• About this task
The required answer is an exact copy of the records below, without pictures.

• Data
Content starts

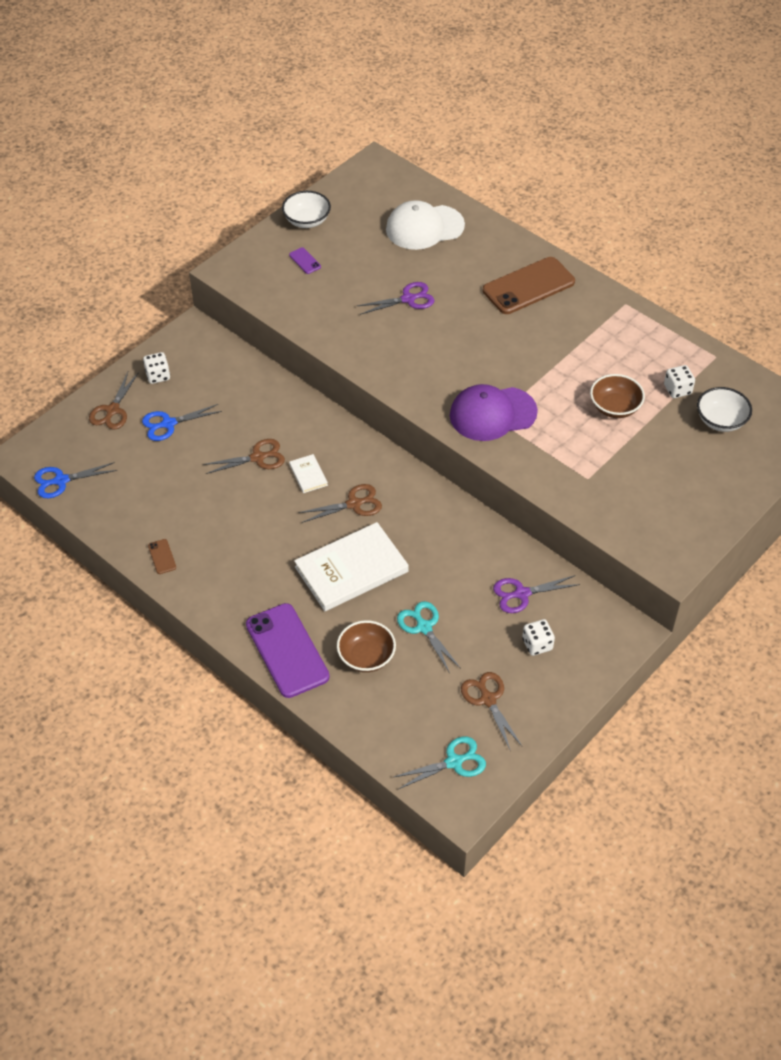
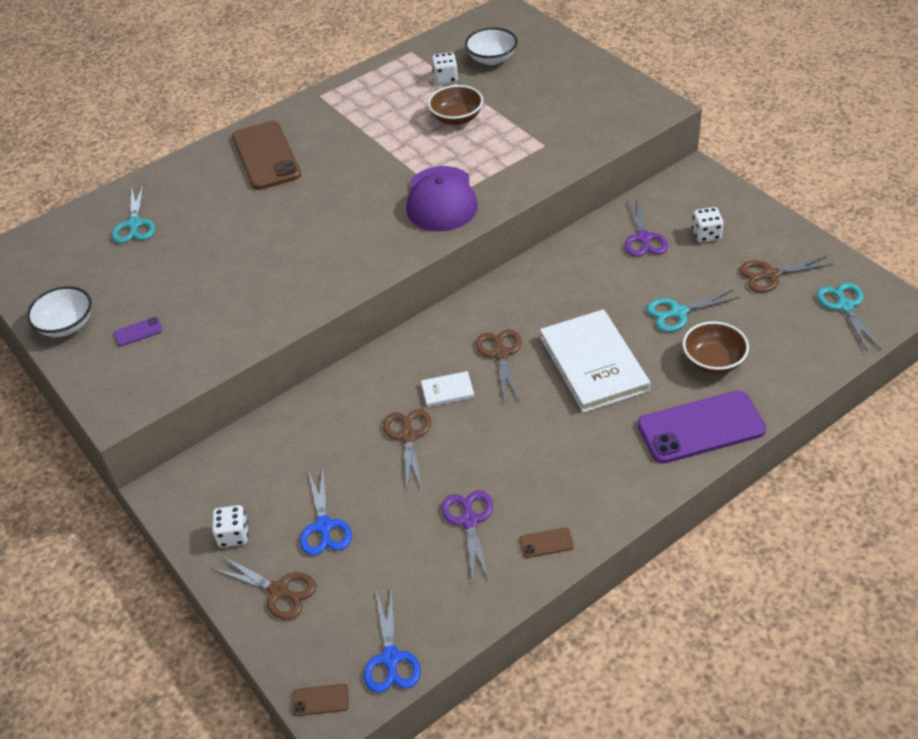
camera: 75 degrees left, 5 degrees down
purple scissors [357,282,434,315] -> purple scissors moved to [441,490,493,580]
white cap [386,200,465,250] -> turquoise scissors [112,183,155,243]
none -> brown phone [292,684,349,716]

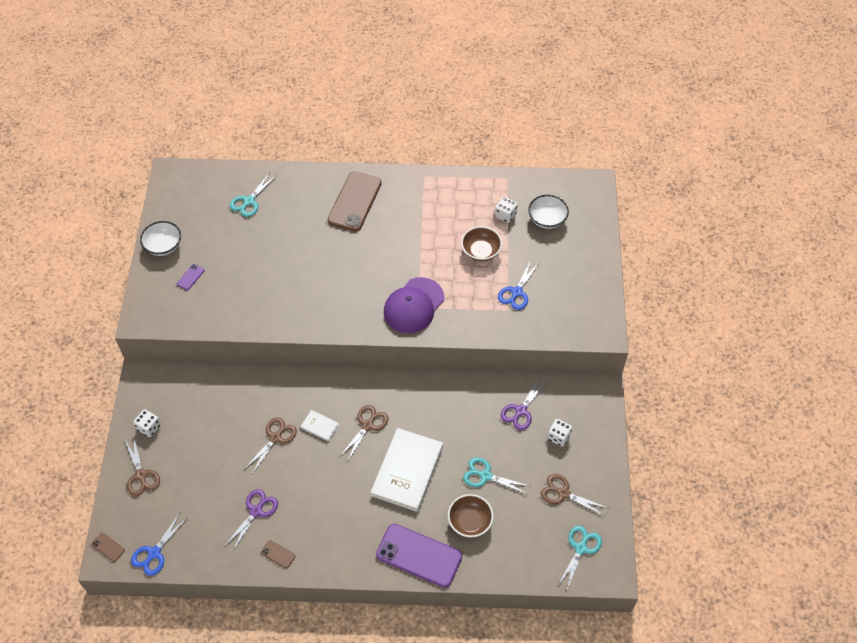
camera: 35 degrees right, 10 degrees up
purple phone [114,317,163,347] -> purple phone turned 75 degrees counterclockwise [177,264,205,290]
blue scissors [300,468,352,556] -> blue scissors moved to [498,260,539,310]

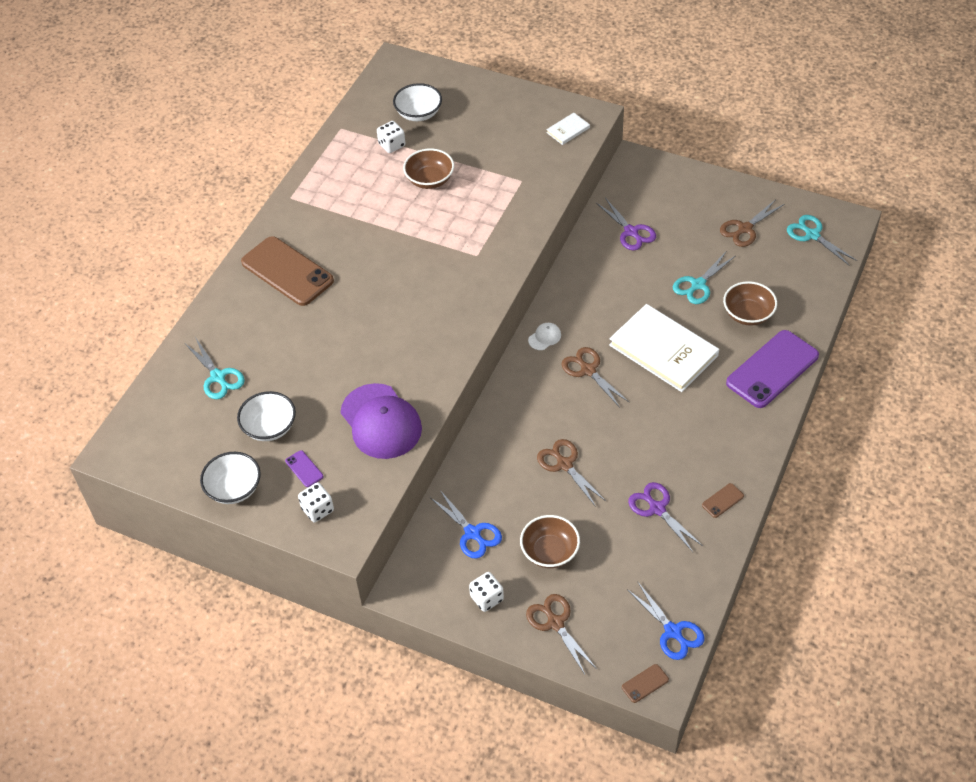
camera: 65 degrees left, 5 degrees down
brown scissors [125,438,160,496] -> brown scissors turned 120 degrees counterclockwise [526,594,597,674]
white book [301,410,339,442] -> white book moved to [546,113,590,145]
purple cap [384,277,444,333] -> purple cap moved to [341,383,422,459]
blue scissors [498,260,539,310] -> blue scissors moved to [431,490,502,559]
white dice [547,419,572,447] -> white dice moved to [298,482,334,522]
none -> white bowl [237,391,296,441]
none -> brown bowl [520,515,580,568]
none -> white cap [528,323,561,350]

Content ends

• Response area
camera: 75 degrees left, 5 degrees down
purple scissors [357,282,434,315] -> purple scissors moved to [441,490,493,580]
white cap [386,200,465,250] -> turquoise scissors [112,183,155,243]
none -> brown phone [292,684,349,716]

camera: 35 degrees right, 10 degrees up
purple phone [114,317,163,347] -> purple phone turned 75 degrees counterclockwise [177,264,205,290]
blue scissors [300,468,352,556] -> blue scissors moved to [498,260,539,310]

camera: 65 degrees left, 5 degrees down
brown scissors [125,438,160,496] -> brown scissors turned 120 degrees counterclockwise [526,594,597,674]
white book [301,410,339,442] -> white book moved to [546,113,590,145]
purple cap [384,277,444,333] -> purple cap moved to [341,383,422,459]
blue scissors [498,260,539,310] -> blue scissors moved to [431,490,502,559]
white dice [547,419,572,447] -> white dice moved to [298,482,334,522]
none -> white bowl [237,391,296,441]
none -> brown bowl [520,515,580,568]
none -> white cap [528,323,561,350]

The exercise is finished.